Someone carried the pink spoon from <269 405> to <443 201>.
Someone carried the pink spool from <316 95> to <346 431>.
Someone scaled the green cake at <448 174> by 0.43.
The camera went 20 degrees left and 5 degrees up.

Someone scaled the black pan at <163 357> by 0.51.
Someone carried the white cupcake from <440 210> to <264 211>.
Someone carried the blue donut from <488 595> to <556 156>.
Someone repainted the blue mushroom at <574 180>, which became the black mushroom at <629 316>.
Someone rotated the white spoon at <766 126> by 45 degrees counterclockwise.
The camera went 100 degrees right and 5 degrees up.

--*--

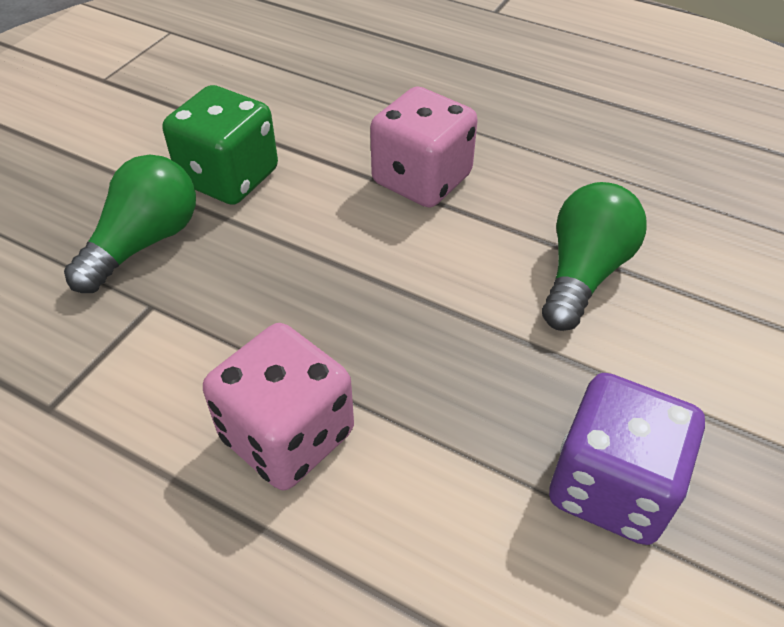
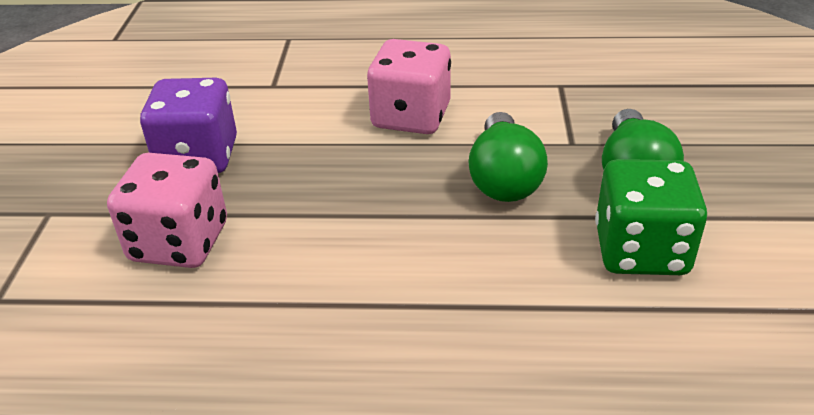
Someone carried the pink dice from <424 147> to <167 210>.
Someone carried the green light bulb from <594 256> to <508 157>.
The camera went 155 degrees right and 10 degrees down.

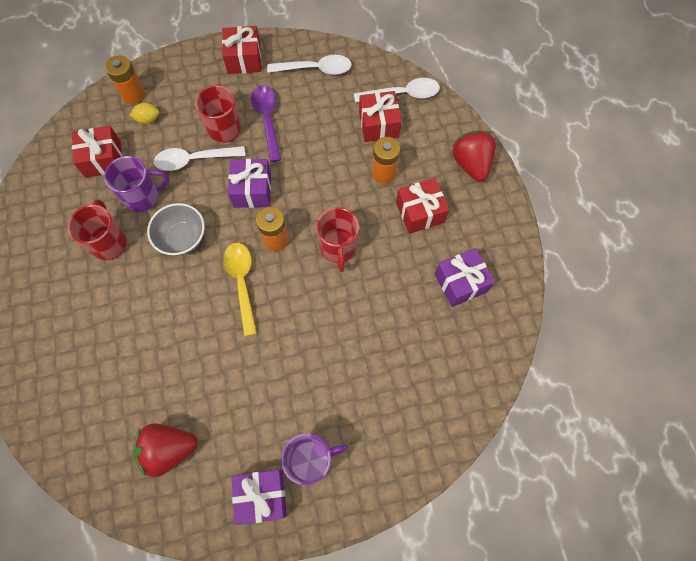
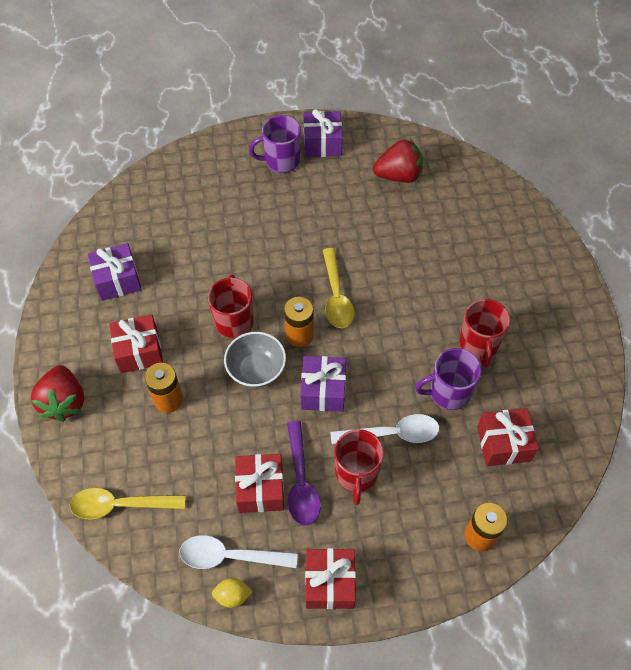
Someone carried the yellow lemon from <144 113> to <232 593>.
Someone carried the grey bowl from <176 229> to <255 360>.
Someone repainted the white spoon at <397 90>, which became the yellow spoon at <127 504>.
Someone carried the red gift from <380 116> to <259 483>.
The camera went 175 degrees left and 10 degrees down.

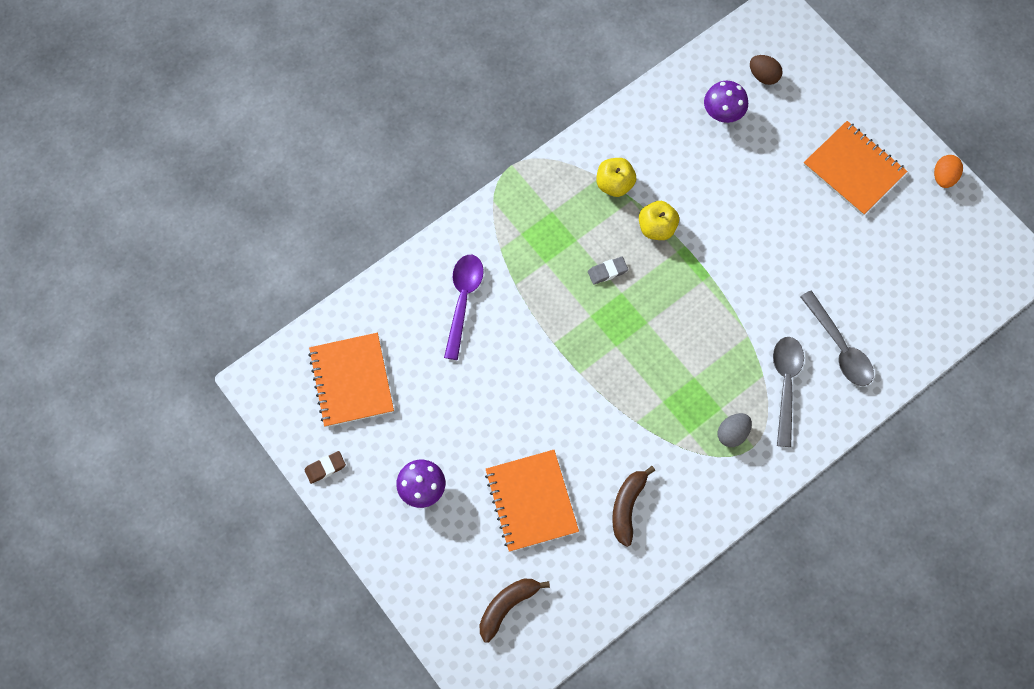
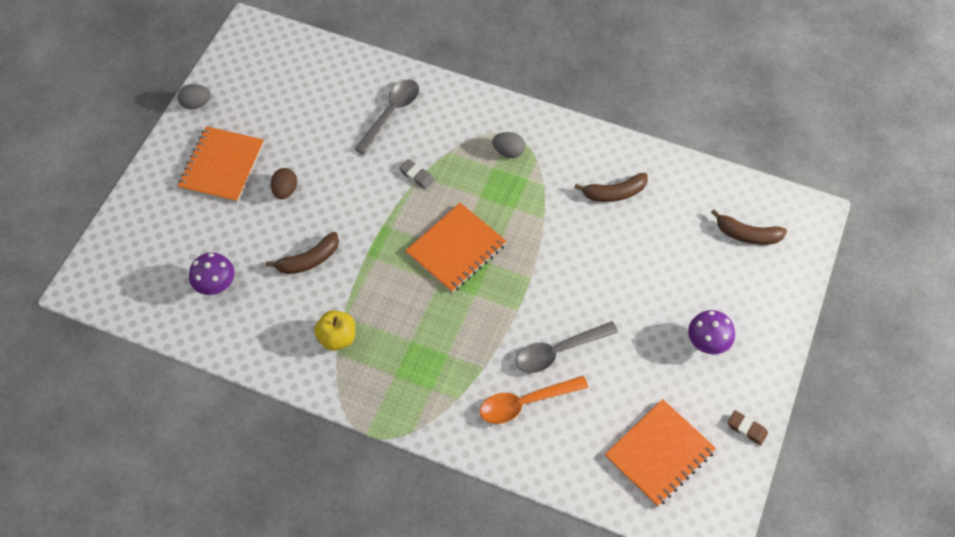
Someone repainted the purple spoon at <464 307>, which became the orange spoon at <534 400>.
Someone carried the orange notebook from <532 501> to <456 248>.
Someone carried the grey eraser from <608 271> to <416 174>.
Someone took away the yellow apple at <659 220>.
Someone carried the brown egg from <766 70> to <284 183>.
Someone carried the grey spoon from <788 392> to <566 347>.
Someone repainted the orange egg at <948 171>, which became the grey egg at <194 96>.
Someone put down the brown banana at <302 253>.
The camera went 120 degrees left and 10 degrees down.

--*--

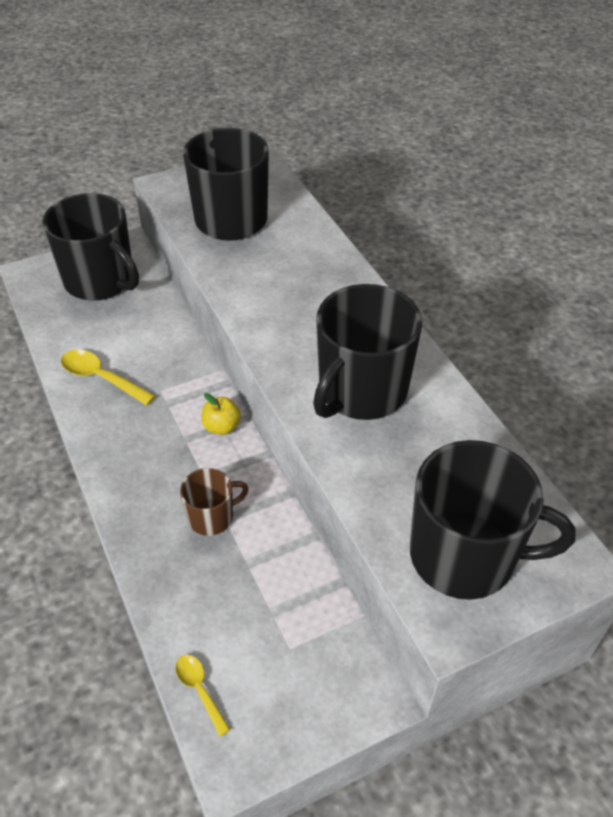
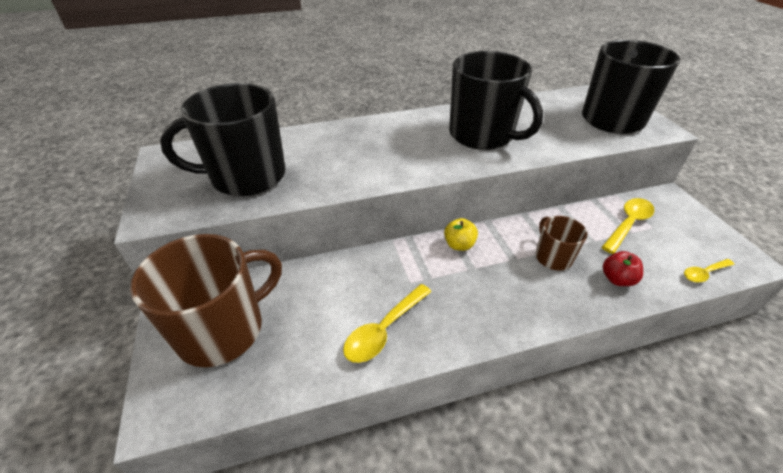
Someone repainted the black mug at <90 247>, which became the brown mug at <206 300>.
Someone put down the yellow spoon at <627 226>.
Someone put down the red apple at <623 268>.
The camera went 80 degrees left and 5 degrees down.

--*--

▸ Exercise aim:
From the material above, set down exactly the lines between the line holding "Someone carried the pink spool" and the line holding "Someone scaled the green", inclusive. Include nothing else.

▸ Task answer:
Someone carried the pink spool from <316 95> to <346 431>.
Someone scaled the green cake at <448 174> by 0.43.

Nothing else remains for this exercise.